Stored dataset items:
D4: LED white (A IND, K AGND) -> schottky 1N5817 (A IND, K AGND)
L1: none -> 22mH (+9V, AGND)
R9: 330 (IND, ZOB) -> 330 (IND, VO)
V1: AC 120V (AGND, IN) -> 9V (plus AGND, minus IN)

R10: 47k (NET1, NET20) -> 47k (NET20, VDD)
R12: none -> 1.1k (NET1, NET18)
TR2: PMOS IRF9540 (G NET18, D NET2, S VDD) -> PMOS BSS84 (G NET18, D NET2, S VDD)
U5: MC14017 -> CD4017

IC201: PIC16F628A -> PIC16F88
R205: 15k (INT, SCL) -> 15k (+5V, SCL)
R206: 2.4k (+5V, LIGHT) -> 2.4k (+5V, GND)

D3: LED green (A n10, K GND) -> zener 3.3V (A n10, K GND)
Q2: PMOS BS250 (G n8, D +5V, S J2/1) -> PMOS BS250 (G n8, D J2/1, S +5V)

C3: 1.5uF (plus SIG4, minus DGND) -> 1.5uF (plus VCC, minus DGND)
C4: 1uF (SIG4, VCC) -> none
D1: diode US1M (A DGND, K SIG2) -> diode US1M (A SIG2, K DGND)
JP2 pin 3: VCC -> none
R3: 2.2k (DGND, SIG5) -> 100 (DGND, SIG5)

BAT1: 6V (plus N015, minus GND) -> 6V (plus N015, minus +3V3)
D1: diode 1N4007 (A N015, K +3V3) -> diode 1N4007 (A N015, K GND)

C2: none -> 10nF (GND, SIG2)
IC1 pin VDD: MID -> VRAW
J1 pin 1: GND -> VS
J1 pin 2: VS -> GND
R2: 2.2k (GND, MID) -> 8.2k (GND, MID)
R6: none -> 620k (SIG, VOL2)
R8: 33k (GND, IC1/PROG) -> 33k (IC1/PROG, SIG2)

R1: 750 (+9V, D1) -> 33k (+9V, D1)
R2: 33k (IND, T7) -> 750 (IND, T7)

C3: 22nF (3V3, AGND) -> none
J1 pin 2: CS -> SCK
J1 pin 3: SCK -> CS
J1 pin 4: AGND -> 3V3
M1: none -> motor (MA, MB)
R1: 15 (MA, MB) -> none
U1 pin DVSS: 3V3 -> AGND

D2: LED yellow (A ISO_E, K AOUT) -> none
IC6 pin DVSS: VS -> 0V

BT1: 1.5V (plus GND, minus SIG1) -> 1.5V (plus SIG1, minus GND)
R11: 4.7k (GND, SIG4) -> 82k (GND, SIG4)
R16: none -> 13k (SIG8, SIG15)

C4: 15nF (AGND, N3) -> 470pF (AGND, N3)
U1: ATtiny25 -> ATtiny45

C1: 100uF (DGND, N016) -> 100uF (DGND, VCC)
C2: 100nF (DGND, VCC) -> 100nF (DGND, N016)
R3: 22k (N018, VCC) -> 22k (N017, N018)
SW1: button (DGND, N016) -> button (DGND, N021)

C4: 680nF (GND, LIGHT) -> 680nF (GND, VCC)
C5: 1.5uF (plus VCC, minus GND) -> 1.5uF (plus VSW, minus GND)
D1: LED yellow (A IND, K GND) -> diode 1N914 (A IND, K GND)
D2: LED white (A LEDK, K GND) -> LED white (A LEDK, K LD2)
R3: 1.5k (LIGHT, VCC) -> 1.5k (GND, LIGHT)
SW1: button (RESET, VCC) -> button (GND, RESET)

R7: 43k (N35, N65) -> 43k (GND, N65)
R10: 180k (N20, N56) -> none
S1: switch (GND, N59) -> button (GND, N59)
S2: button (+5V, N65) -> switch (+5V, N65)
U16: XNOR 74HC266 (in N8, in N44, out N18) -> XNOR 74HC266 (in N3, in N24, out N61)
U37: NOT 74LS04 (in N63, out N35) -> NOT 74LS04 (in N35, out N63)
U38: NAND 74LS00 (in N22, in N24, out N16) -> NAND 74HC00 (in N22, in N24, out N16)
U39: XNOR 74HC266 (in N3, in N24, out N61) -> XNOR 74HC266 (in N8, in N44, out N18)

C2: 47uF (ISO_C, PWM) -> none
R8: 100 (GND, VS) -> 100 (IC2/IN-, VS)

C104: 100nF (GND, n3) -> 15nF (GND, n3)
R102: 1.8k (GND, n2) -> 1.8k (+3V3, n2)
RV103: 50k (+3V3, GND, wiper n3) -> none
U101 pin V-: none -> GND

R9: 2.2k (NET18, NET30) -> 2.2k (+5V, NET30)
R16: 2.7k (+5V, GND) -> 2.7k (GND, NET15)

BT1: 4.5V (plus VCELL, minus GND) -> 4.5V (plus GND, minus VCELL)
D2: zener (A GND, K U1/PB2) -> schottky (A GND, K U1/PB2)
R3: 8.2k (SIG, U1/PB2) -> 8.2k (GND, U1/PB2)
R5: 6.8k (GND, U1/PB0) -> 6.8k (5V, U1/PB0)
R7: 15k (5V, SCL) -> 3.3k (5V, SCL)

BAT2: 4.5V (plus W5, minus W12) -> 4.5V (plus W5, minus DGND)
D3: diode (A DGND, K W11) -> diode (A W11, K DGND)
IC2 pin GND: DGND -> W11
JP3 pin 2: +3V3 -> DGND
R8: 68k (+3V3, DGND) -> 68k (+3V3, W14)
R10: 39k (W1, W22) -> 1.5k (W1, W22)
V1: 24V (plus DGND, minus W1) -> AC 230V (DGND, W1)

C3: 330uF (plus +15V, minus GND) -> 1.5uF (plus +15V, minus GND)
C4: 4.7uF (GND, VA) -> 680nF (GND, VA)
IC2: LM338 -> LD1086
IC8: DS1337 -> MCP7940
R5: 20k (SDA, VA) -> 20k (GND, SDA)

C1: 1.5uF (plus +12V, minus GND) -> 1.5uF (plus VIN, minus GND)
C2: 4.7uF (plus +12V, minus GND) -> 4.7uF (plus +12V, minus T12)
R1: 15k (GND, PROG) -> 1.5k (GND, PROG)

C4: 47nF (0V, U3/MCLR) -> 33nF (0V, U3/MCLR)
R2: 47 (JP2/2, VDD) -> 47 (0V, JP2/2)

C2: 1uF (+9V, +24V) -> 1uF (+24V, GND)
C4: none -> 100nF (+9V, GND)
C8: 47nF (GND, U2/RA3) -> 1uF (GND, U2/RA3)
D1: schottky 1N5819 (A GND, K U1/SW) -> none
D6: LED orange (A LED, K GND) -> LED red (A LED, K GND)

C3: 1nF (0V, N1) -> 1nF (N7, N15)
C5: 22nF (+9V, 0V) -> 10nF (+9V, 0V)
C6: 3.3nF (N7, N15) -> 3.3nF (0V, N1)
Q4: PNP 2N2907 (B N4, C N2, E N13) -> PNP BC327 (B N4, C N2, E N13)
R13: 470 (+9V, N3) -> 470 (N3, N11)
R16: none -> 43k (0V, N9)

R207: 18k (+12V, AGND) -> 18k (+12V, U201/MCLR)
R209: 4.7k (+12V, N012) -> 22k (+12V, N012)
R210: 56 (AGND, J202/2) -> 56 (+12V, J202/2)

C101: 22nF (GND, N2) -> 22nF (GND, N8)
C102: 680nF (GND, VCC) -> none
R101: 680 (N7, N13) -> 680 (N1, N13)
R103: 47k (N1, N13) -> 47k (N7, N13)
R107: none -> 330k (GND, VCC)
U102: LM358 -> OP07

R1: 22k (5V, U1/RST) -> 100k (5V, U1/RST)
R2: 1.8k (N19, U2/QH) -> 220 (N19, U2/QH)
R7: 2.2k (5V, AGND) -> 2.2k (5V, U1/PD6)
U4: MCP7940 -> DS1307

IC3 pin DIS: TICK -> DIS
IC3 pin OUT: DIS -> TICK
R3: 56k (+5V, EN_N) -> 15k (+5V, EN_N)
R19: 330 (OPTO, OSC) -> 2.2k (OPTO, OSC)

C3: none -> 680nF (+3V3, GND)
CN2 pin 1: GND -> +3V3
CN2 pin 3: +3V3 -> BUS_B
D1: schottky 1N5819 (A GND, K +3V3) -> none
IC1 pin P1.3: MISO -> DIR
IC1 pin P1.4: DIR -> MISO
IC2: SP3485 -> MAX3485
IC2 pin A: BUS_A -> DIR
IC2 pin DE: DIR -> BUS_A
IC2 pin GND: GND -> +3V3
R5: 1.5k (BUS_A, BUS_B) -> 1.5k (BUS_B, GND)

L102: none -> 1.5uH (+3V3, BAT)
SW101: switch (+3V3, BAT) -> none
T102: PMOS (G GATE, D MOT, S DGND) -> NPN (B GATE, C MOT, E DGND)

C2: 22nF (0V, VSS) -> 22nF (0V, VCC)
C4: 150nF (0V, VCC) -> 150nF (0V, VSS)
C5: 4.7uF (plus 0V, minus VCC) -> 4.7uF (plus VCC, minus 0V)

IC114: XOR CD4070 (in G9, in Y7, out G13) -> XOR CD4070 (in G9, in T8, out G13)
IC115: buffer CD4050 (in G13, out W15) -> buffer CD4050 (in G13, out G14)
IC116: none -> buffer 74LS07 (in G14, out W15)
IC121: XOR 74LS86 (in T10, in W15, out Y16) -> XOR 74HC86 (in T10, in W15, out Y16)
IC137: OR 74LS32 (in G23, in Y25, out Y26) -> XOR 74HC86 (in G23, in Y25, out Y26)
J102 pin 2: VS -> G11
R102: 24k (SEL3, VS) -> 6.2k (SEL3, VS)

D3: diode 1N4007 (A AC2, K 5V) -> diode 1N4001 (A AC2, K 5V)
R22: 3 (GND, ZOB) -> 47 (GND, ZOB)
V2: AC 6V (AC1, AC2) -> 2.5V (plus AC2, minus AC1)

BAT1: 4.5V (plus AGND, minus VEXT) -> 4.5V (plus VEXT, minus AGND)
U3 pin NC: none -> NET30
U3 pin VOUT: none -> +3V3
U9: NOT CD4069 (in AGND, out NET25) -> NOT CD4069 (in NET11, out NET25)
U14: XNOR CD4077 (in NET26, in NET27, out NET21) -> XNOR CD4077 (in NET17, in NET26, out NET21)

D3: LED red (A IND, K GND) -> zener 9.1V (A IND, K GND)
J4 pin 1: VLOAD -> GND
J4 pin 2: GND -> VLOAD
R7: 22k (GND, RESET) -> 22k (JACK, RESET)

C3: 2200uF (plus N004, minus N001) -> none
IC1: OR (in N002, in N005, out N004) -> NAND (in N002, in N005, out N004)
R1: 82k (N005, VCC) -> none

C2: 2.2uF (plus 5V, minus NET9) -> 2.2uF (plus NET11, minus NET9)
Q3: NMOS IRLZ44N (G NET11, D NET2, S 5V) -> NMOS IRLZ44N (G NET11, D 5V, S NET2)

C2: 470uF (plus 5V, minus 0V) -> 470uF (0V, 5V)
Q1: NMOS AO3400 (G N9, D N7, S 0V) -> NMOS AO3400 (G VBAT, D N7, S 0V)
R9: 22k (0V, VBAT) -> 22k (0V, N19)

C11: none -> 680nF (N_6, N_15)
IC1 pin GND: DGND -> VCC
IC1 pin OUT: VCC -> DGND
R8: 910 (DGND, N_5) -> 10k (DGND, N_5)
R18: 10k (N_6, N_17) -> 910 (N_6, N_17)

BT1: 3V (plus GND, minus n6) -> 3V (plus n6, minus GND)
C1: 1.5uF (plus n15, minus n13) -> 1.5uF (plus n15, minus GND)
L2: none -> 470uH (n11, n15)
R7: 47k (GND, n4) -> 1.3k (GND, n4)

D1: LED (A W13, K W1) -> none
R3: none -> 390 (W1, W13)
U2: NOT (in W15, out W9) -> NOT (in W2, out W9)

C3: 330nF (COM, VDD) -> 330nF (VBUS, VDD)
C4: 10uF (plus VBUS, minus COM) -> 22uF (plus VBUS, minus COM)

■ WORK TASK ■
Repeat the lines from the first one in the records through the line containing "R11: 4.7k (GND, SIG4) -> 82k (GND, SIG4)", exactly as written, and nothing else.

■ REPLY TO THE TASK ■
D4: LED white (A IND, K AGND) -> schottky 1N5817 (A IND, K AGND)
L1: none -> 22mH (+9V, AGND)
R9: 330 (IND, ZOB) -> 330 (IND, VO)
V1: AC 120V (AGND, IN) -> 9V (plus AGND, minus IN)

R10: 47k (NET1, NET20) -> 47k (NET20, VDD)
R12: none -> 1.1k (NET1, NET18)
TR2: PMOS IRF9540 (G NET18, D NET2, S VDD) -> PMOS BSS84 (G NET18, D NET2, S VDD)
U5: MC14017 -> CD4017

IC201: PIC16F628A -> PIC16F88
R205: 15k (INT, SCL) -> 15k (+5V, SCL)
R206: 2.4k (+5V, LIGHT) -> 2.4k (+5V, GND)

D3: LED green (A n10, K GND) -> zener 3.3V (A n10, K GND)
Q2: PMOS BS250 (G n8, D +5V, S J2/1) -> PMOS BS250 (G n8, D J2/1, S +5V)

C3: 1.5uF (plus SIG4, minus DGND) -> 1.5uF (plus VCC, minus DGND)
C4: 1uF (SIG4, VCC) -> none
D1: diode US1M (A DGND, K SIG2) -> diode US1M (A SIG2, K DGND)
JP2 pin 3: VCC -> none
R3: 2.2k (DGND, SIG5) -> 100 (DGND, SIG5)

BAT1: 6V (plus N015, minus GND) -> 6V (plus N015, minus +3V3)
D1: diode 1N4007 (A N015, K +3V3) -> diode 1N4007 (A N015, K GND)

C2: none -> 10nF (GND, SIG2)
IC1 pin VDD: MID -> VRAW
J1 pin 1: GND -> VS
J1 pin 2: VS -> GND
R2: 2.2k (GND, MID) -> 8.2k (GND, MID)
R6: none -> 620k (SIG, VOL2)
R8: 33k (GND, IC1/PROG) -> 33k (IC1/PROG, SIG2)

R1: 750 (+9V, D1) -> 33k (+9V, D1)
R2: 33k (IND, T7) -> 750 (IND, T7)

C3: 22nF (3V3, AGND) -> none
J1 pin 2: CS -> SCK
J1 pin 3: SCK -> CS
J1 pin 4: AGND -> 3V3
M1: none -> motor (MA, MB)
R1: 15 (MA, MB) -> none
U1 pin DVSS: 3V3 -> AGND

D2: LED yellow (A ISO_E, K AOUT) -> none
IC6 pin DVSS: VS -> 0V

BT1: 1.5V (plus GND, minus SIG1) -> 1.5V (plus SIG1, minus GND)
R11: 4.7k (GND, SIG4) -> 82k (GND, SIG4)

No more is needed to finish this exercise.